## Problem
Output only the line that contains "(153, 187) = (118, 329): orange" and the lines after it, all verbatim, through the last one below.

(Provided material begins)

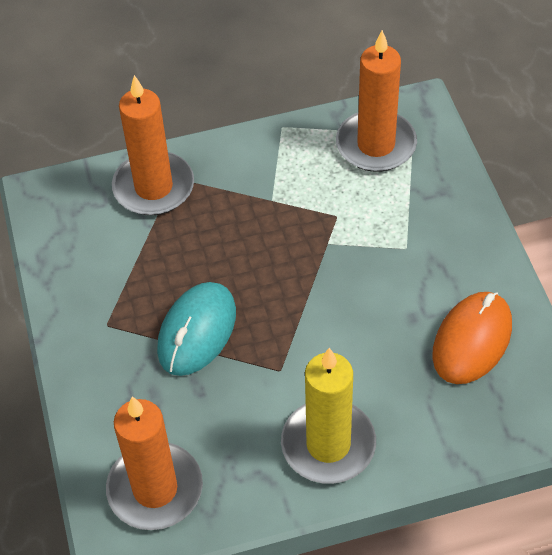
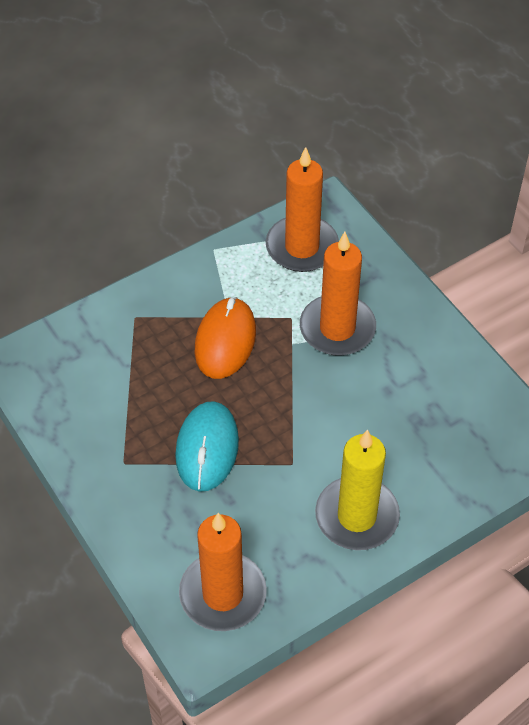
camera: 20 degrees left, 0 degrees up
(153, 187) = (118, 329): orange candle -> orange candle (337, 328)
(472, 340) = (444, 397): orange mouse -> orange mouse (225, 341)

(Provided material ends)

## Problem solution
(153, 187) = (118, 329): orange candle -> orange candle (337, 328)
(472, 340) = (444, 397): orange mouse -> orange mouse (225, 341)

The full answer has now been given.